Exactly reproduce the data from its first line through the line with "blue star: (533, 159) -> (356, 29), moved", leaving out every line after it.

§ **DATA FOR ANALYSIS**
_ _ _ _
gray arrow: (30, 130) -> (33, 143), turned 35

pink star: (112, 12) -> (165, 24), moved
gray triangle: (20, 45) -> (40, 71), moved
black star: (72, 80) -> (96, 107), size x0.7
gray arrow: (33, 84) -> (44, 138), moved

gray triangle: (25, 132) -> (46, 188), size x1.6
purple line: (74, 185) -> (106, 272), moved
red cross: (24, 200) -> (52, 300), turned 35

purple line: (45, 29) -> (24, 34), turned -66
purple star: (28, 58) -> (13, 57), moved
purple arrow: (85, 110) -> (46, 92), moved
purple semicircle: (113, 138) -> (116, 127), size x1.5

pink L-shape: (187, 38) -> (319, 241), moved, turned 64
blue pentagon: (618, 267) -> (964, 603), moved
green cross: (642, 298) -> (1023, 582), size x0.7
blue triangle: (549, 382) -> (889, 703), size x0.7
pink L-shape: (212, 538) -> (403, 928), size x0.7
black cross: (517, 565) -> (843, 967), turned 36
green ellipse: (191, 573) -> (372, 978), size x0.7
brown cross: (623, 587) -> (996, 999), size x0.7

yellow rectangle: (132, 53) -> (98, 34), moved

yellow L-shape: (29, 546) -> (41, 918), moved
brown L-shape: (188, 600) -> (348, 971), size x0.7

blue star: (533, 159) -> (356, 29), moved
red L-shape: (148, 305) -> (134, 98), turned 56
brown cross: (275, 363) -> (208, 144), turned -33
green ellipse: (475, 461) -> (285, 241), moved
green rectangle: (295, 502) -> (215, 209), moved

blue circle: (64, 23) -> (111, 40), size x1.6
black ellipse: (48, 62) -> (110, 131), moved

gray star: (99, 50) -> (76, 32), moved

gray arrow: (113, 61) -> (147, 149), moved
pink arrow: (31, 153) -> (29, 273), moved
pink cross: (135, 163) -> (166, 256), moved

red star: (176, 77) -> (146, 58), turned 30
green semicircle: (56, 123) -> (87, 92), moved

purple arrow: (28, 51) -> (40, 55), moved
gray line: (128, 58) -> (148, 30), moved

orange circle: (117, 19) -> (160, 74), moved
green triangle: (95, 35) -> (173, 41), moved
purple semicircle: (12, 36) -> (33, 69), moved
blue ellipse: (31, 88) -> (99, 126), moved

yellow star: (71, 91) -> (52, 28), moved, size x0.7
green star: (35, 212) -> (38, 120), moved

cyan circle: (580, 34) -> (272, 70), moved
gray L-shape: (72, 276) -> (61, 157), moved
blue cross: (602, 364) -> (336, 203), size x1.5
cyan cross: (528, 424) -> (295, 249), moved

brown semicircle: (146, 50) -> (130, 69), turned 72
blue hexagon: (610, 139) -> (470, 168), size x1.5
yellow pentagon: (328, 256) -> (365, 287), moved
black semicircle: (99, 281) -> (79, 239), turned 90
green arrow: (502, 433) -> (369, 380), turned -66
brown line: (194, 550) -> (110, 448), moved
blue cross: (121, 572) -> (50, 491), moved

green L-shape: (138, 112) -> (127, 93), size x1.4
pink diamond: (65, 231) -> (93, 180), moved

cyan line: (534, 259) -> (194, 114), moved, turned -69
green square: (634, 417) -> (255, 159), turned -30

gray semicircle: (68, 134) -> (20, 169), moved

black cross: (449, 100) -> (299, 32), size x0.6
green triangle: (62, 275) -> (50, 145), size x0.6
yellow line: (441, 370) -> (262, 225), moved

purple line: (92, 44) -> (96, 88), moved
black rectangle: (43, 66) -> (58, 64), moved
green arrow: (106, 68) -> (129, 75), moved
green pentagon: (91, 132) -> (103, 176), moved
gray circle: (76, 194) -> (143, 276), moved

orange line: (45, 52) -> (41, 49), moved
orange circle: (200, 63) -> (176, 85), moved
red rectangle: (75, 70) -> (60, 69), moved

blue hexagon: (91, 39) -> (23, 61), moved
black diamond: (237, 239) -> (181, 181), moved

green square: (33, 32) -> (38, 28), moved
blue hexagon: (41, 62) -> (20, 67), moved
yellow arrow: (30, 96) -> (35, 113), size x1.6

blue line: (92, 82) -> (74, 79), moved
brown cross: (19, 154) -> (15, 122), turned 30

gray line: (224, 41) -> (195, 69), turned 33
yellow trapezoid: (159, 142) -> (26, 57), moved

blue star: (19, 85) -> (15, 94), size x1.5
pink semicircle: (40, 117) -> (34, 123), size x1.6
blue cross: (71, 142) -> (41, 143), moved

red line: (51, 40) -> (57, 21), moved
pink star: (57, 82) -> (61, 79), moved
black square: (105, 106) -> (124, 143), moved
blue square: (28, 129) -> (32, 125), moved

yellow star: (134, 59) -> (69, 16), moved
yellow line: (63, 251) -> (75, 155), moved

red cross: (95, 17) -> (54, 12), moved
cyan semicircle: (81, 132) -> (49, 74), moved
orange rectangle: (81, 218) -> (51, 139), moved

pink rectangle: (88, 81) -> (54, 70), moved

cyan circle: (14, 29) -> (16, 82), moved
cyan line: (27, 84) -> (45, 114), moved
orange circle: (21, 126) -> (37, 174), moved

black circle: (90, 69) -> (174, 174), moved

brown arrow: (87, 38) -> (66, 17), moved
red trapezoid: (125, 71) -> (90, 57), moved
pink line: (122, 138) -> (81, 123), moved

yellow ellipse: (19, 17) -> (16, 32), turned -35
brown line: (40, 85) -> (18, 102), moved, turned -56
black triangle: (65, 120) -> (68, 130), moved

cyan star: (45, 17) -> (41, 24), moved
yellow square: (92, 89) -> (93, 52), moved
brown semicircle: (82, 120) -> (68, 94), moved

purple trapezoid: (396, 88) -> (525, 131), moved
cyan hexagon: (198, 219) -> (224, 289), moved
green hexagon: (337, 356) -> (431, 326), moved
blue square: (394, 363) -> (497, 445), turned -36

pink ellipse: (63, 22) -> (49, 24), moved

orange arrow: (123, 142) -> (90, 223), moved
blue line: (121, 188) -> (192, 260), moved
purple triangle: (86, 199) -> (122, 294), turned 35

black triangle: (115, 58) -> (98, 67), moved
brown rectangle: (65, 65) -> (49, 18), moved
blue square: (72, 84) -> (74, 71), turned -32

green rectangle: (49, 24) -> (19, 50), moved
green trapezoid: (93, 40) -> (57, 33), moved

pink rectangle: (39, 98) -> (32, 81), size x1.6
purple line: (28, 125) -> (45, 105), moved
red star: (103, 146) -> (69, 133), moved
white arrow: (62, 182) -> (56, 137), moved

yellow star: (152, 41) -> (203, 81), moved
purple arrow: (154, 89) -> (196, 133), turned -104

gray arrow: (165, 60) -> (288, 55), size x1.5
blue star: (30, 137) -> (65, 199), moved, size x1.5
_ _ _ _
§ **SOLUTION FOR THIS TASK**
gray arrow: (30, 130) -> (33, 143), turned 35

pink star: (112, 12) -> (165, 24), moved
gray triangle: (20, 45) -> (40, 71), moved
black star: (72, 80) -> (96, 107), size x0.7
gray arrow: (33, 84) -> (44, 138), moved

gray triangle: (25, 132) -> (46, 188), size x1.6
purple line: (74, 185) -> (106, 272), moved
red cross: (24, 200) -> (52, 300), turned 35

purple line: (45, 29) -> (24, 34), turned -66
purple star: (28, 58) -> (13, 57), moved
purple arrow: (85, 110) -> (46, 92), moved
purple semicircle: (113, 138) -> (116, 127), size x1.5

pink L-shape: (187, 38) -> (319, 241), moved, turned 64
blue pentagon: (618, 267) -> (964, 603), moved
green cross: (642, 298) -> (1023, 582), size x0.7
blue triangle: (549, 382) -> (889, 703), size x0.7
pink L-shape: (212, 538) -> (403, 928), size x0.7
black cross: (517, 565) -> (843, 967), turned 36
green ellipse: (191, 573) -> (372, 978), size x0.7
brown cross: (623, 587) -> (996, 999), size x0.7

yellow rectangle: (132, 53) -> (98, 34), moved

yellow L-shape: (29, 546) -> (41, 918), moved
brown L-shape: (188, 600) -> (348, 971), size x0.7

blue star: (533, 159) -> (356, 29), moved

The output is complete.